Segment Start: RECORDS SUPPLIED

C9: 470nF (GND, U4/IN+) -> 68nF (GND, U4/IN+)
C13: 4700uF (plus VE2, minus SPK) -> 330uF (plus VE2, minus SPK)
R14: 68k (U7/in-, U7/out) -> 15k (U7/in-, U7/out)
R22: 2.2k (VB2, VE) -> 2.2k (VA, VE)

Segment End: RECORDS SUPPLIED
Segment Start: RECORDS SUPPLIED

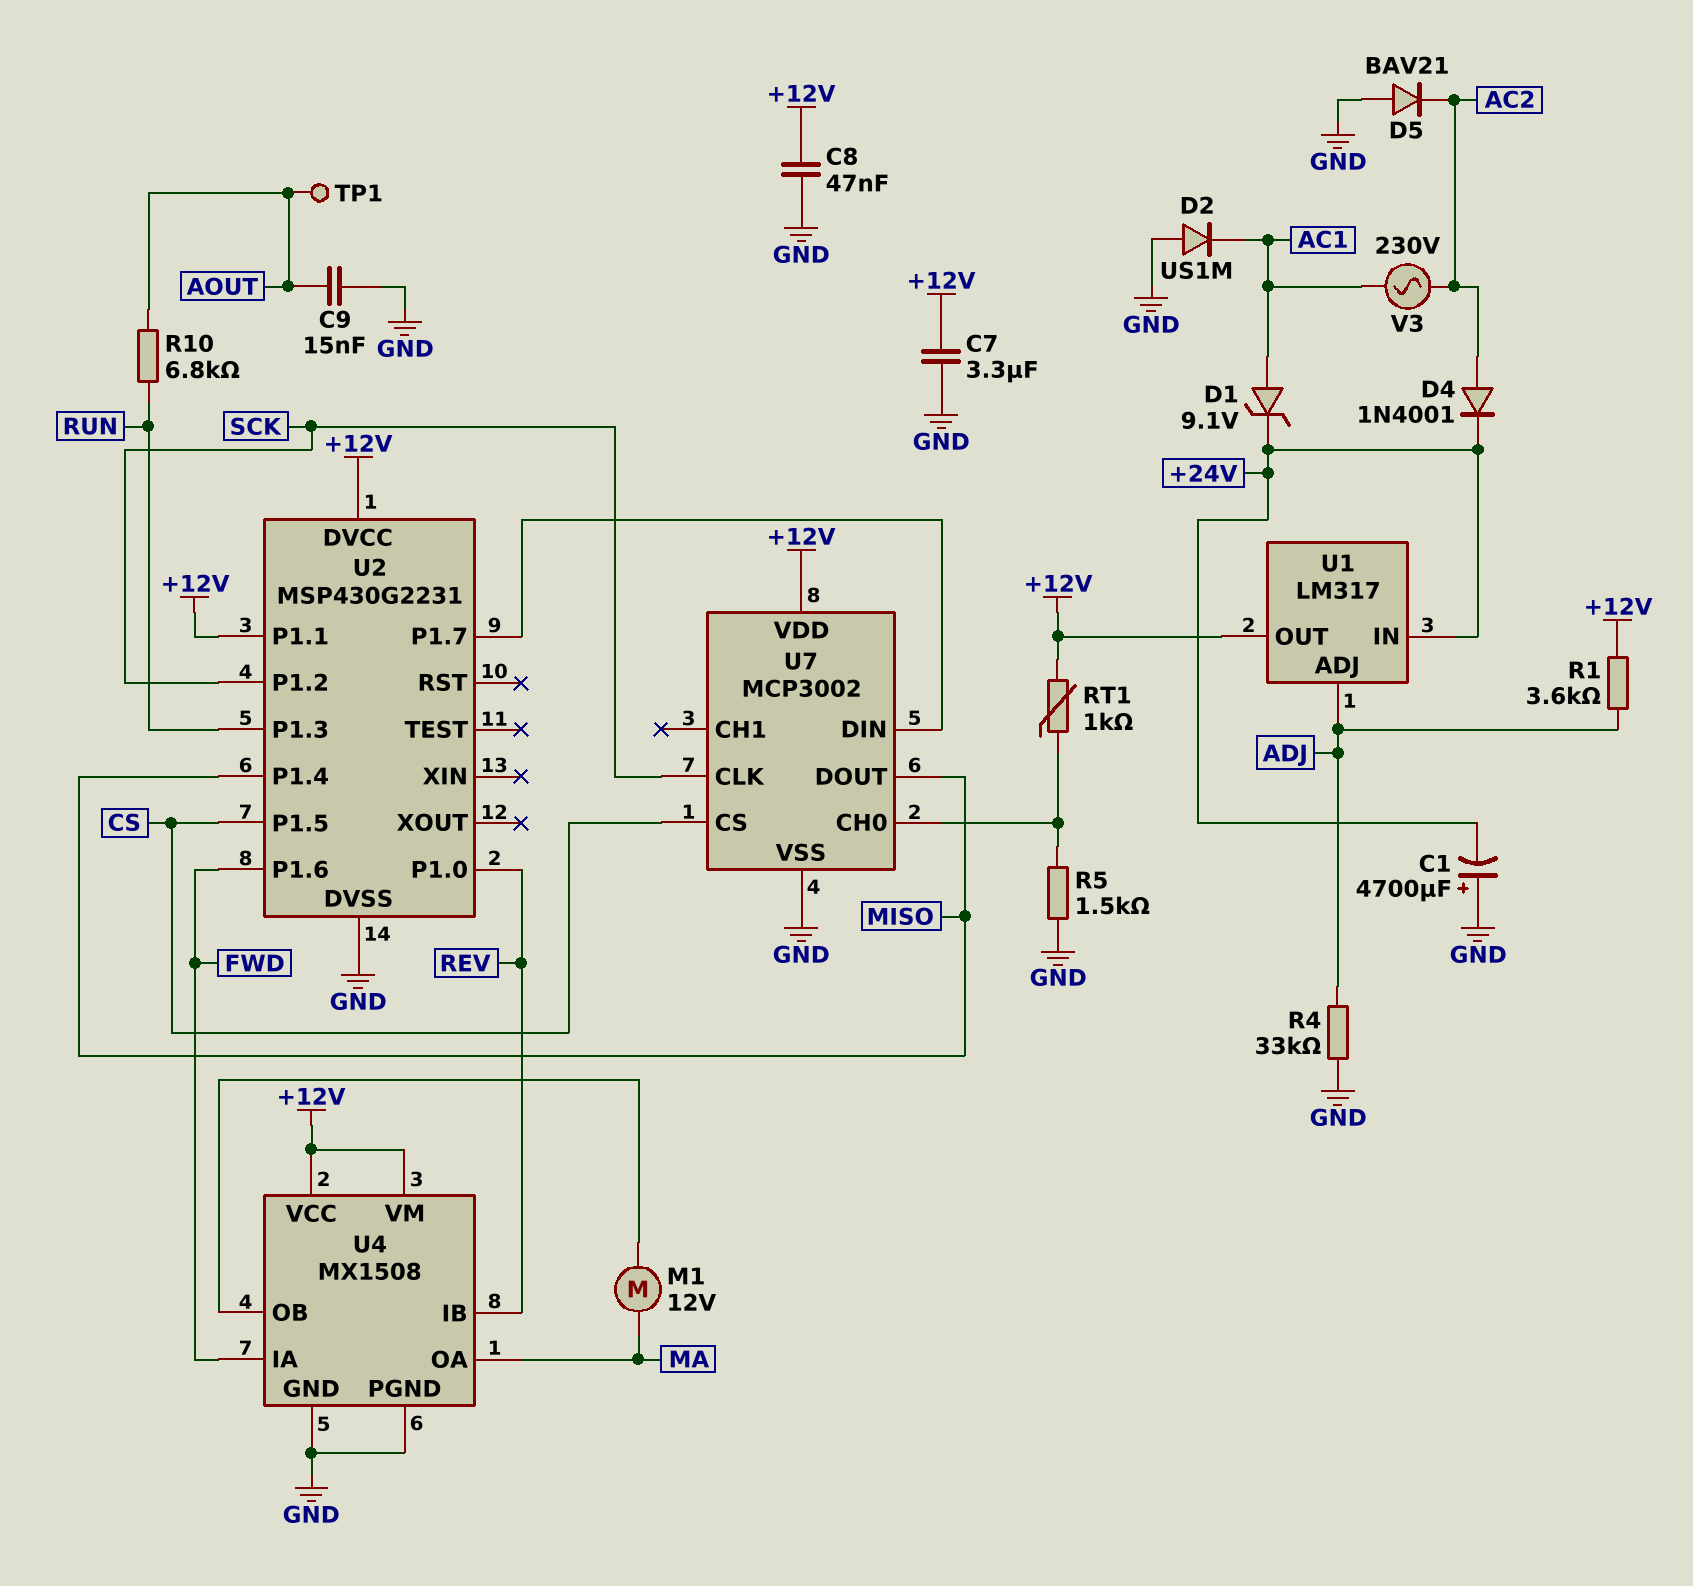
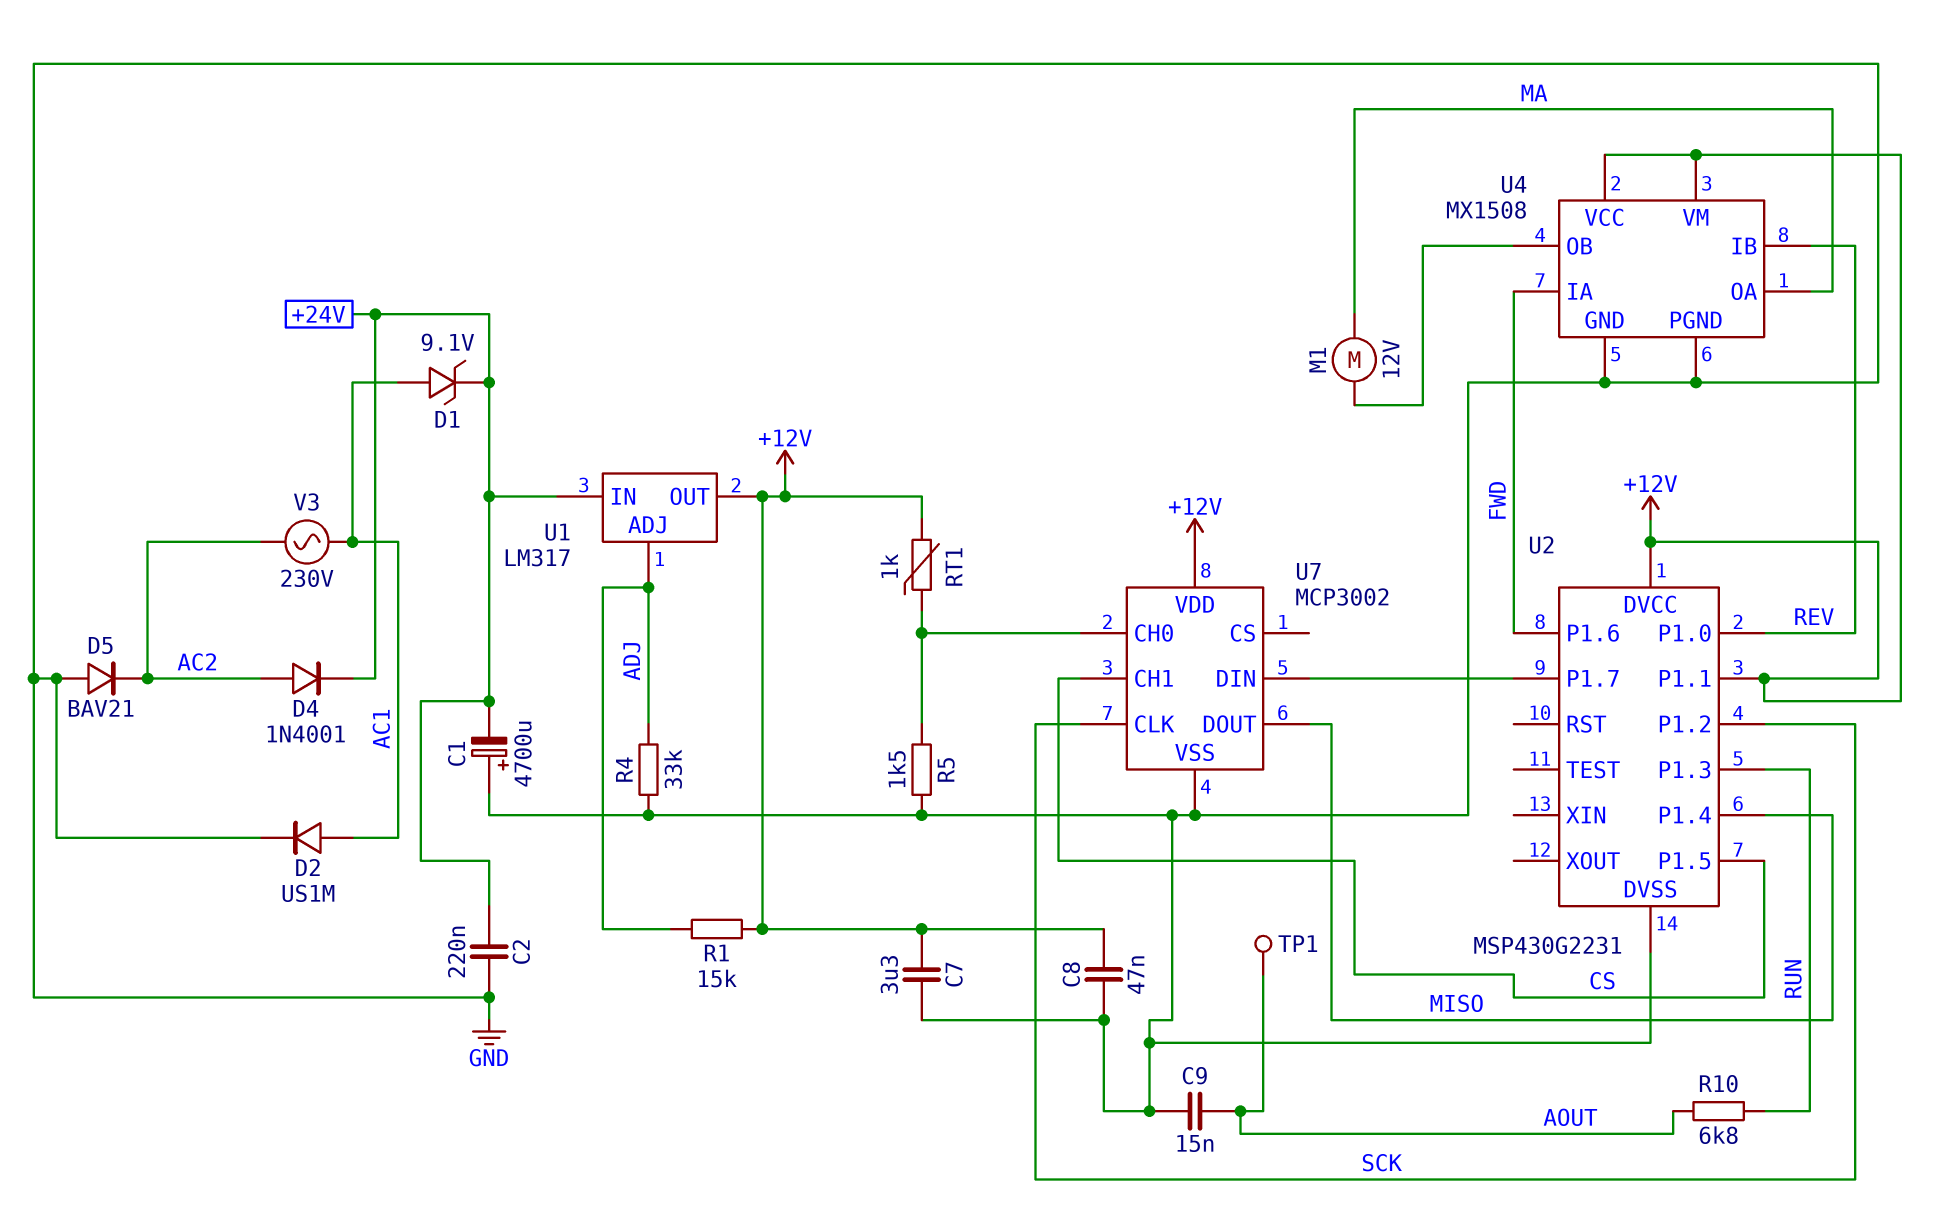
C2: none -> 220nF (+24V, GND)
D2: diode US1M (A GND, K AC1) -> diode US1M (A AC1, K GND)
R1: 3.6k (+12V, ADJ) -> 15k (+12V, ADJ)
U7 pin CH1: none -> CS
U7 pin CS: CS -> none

Segment End: RECORDS SUPPLIED
Segment Start: RECORDS SUPPLIED

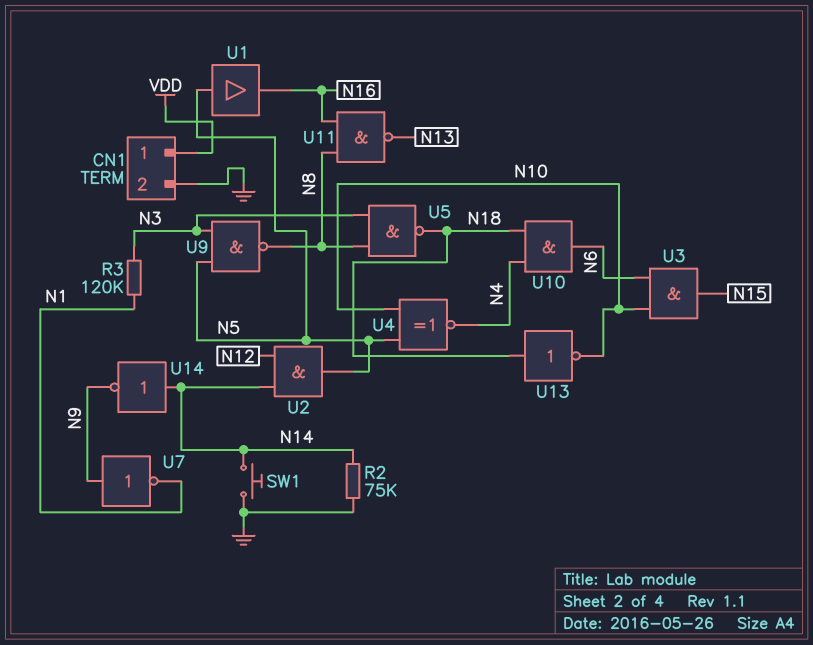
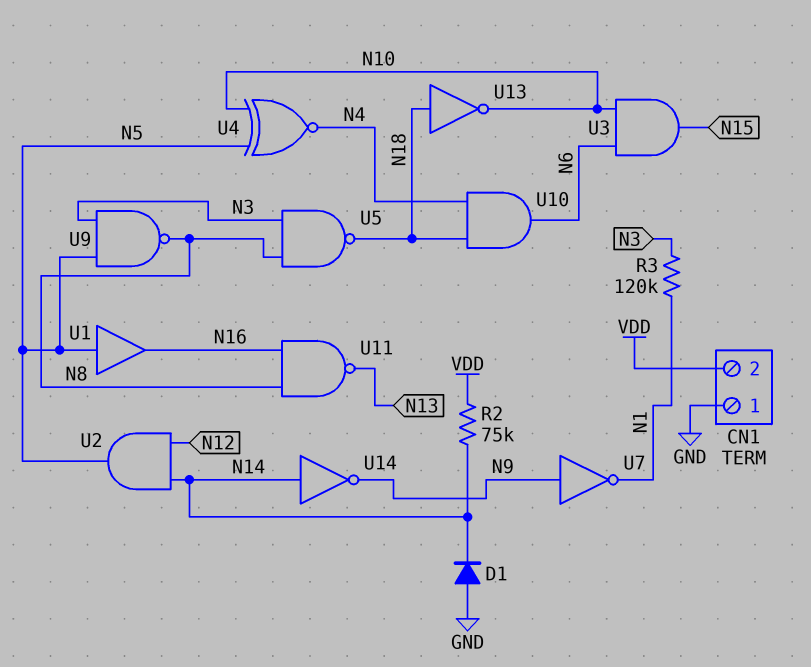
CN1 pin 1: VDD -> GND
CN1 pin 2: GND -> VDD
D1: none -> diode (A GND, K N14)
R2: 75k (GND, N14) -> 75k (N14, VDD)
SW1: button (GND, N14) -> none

Segment End: RECORDS SUPPLIED

● **ABOUT THIS EXERCISE**: From the material above, set down exactly the lines between the line holding "C9: 470nF (GND, U4/IN+) -> 68nF (GND, U4/IN+)" and the line holding "R22: 2.2k (VB2, VE) -> 2.2k (VA, VE)", inclusive. Include nothing else.

● **ANSWER SECTION**:
C9: 470nF (GND, U4/IN+) -> 68nF (GND, U4/IN+)
C13: 4700uF (plus VE2, minus SPK) -> 330uF (plus VE2, minus SPK)
R14: 68k (U7/in-, U7/out) -> 15k (U7/in-, U7/out)
R22: 2.2k (VB2, VE) -> 2.2k (VA, VE)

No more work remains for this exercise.